Stored items
============

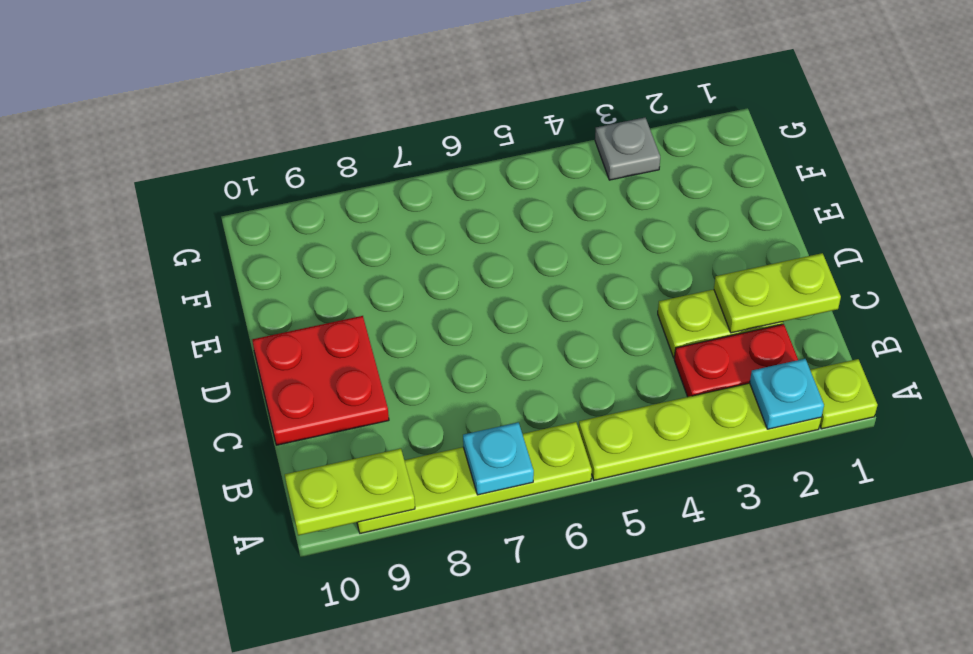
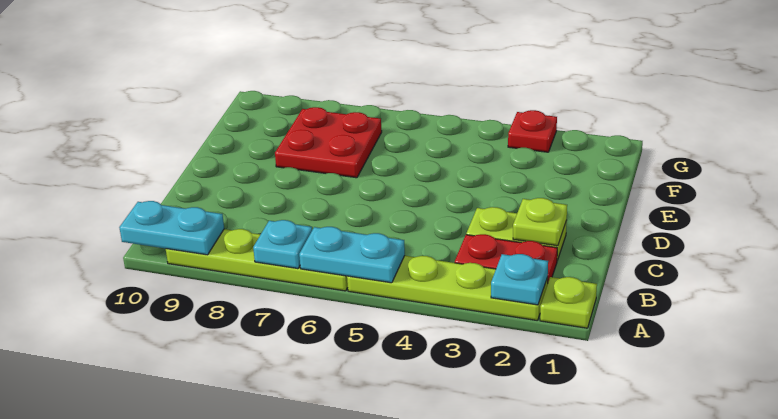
none -> cyan plate A5:A6 level 2
lime plate A9:A10 level 2 -> cyan plate A9:A10 level 2
lime plate C1:C2 level 2 -> lime plate C2 level 2
red plate C9:D10 level 1 -> red plate E7:F8 level 1
grey plate G3 level 1 -> red plate G3 level 1

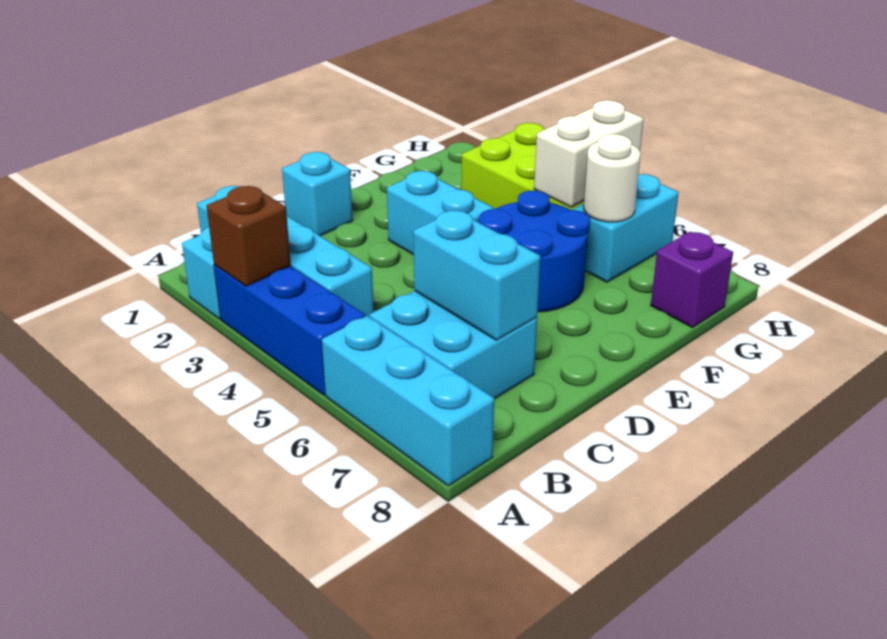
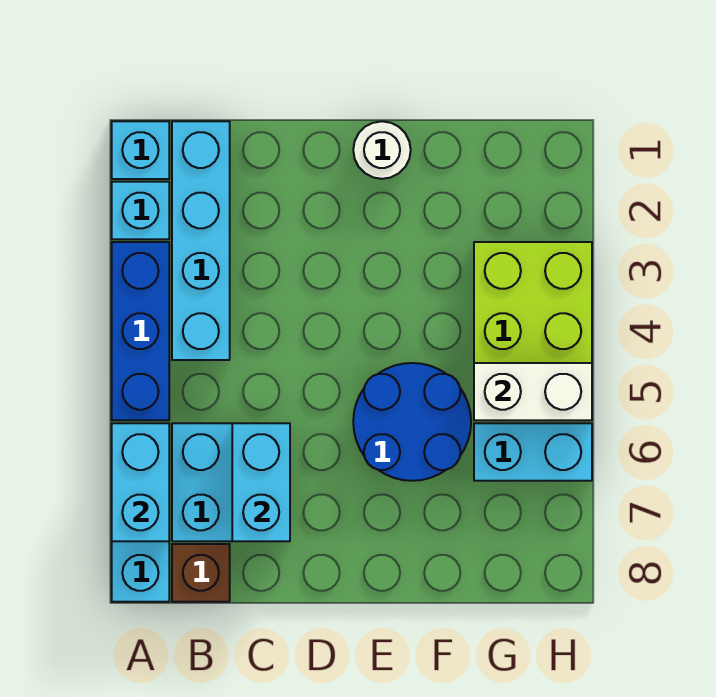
brown brick A3 level 2 -> brown brick B8 level 1
cyan brick D1 level 1 -> cyan brick A1 level 1
cyan brick E3:E4 level 1 -> cyan brick A6:A7 level 2
white round brick G6 level 2 -> white round brick E1 level 1
purple brick G8 level 1 -> none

============

### [What is being asked]
Write out the records above exactly as they stand, leaving out every picture.

### [Answer to this task]
none -> cyan plate A5:A6 level 2
lime plate A9:A10 level 2 -> cyan plate A9:A10 level 2
lime plate C1:C2 level 2 -> lime plate C2 level 2
red plate C9:D10 level 1 -> red plate E7:F8 level 1
grey plate G3 level 1 -> red plate G3 level 1

brown brick A3 level 2 -> brown brick B8 level 1
cyan brick D1 level 1 -> cyan brick A1 level 1
cyan brick E3:E4 level 1 -> cyan brick A6:A7 level 2
white round brick G6 level 2 -> white round brick E1 level 1
purple brick G8 level 1 -> none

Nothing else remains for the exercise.